(Records contained in a dataset)
•••••
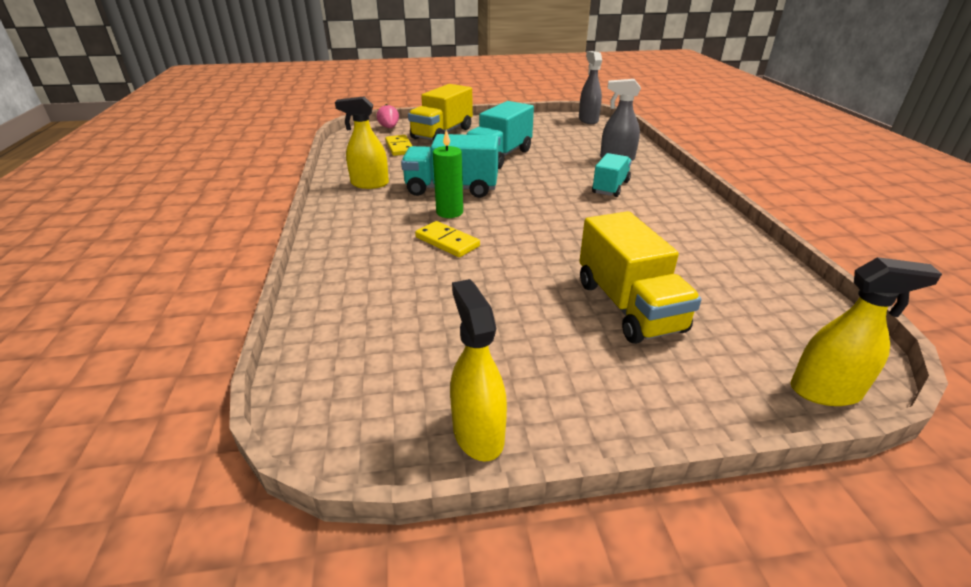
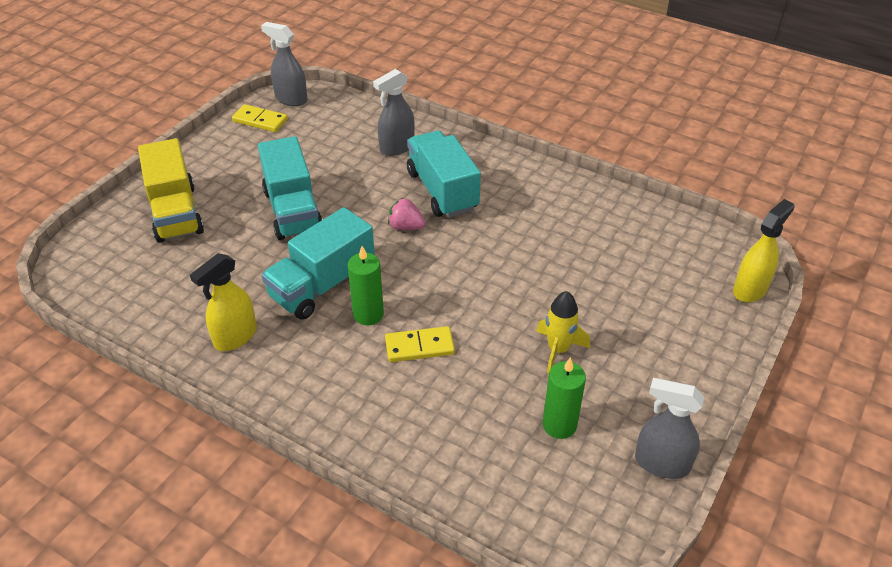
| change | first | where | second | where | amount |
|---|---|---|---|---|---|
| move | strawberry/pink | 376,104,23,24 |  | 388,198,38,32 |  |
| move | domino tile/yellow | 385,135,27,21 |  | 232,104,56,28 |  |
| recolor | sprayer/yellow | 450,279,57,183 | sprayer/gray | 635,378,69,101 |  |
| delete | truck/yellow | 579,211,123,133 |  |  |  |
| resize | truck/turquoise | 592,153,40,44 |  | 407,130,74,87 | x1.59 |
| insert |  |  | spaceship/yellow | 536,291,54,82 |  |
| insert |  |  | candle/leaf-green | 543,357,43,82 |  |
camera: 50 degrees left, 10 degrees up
•••••
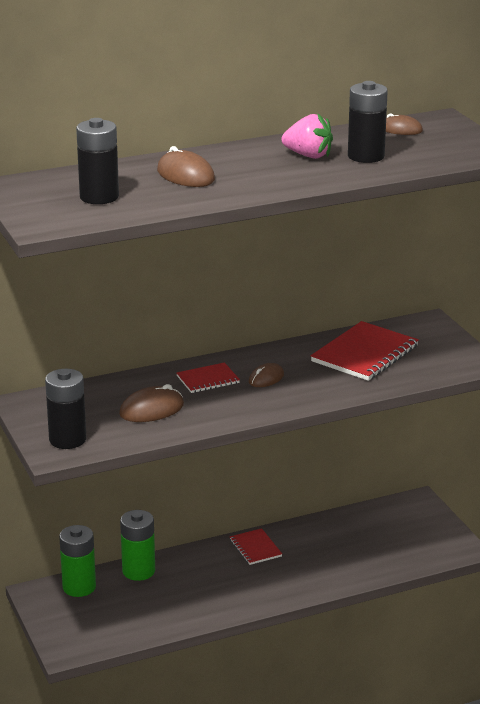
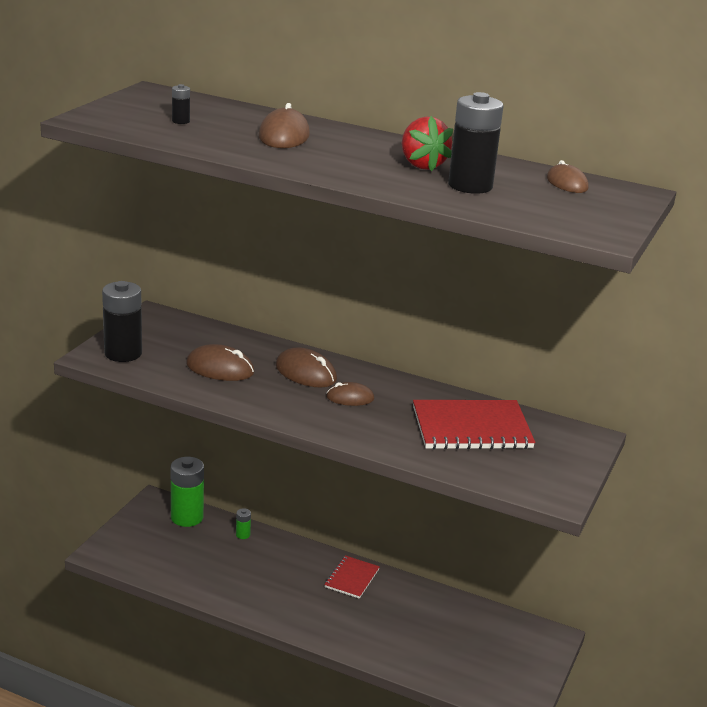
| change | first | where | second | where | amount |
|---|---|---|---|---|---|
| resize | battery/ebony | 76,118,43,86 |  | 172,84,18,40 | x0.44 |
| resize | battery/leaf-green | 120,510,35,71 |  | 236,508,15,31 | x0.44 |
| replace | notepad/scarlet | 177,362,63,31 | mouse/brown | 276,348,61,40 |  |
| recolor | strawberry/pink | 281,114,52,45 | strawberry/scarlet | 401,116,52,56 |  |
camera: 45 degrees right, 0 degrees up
•••••
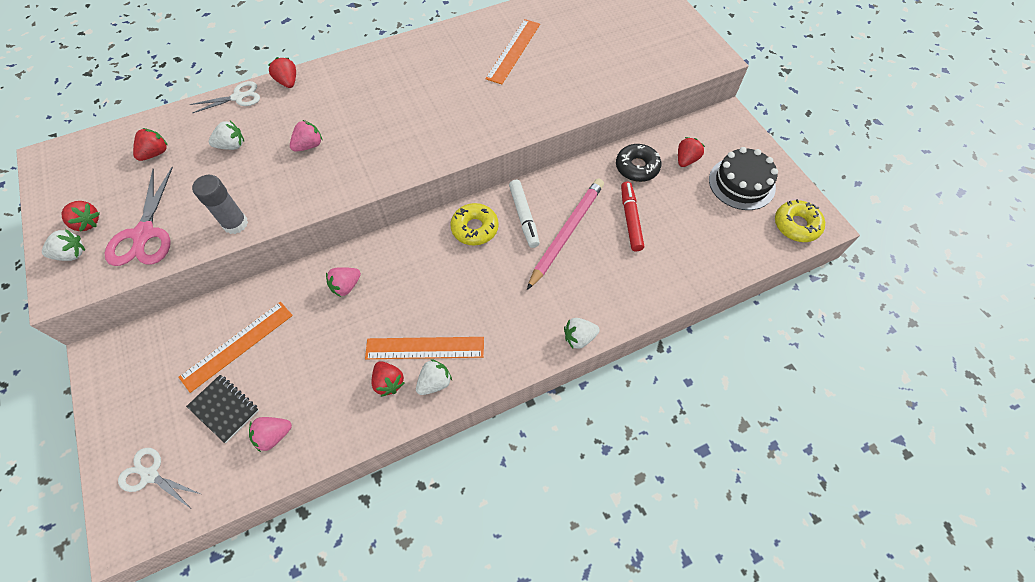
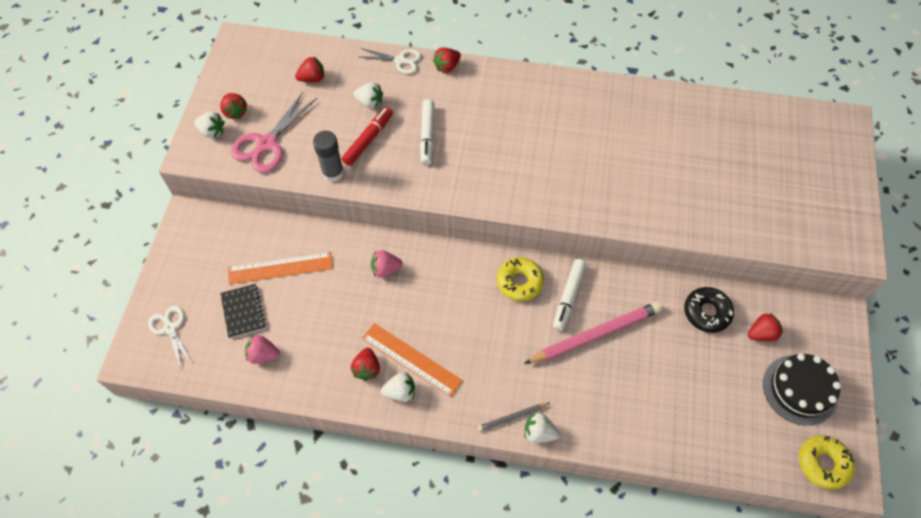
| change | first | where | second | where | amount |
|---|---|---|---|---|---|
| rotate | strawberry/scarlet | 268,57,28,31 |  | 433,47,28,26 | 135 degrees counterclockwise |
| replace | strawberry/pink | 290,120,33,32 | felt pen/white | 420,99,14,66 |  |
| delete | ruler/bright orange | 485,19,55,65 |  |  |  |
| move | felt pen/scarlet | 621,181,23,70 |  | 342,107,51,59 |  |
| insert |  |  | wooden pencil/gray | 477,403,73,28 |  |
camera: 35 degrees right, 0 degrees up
•••••
### ASSIGNED TASK
The number of lines in the data holding the string "leaf" is the whole answer.

### WRITTEN ANSWER
2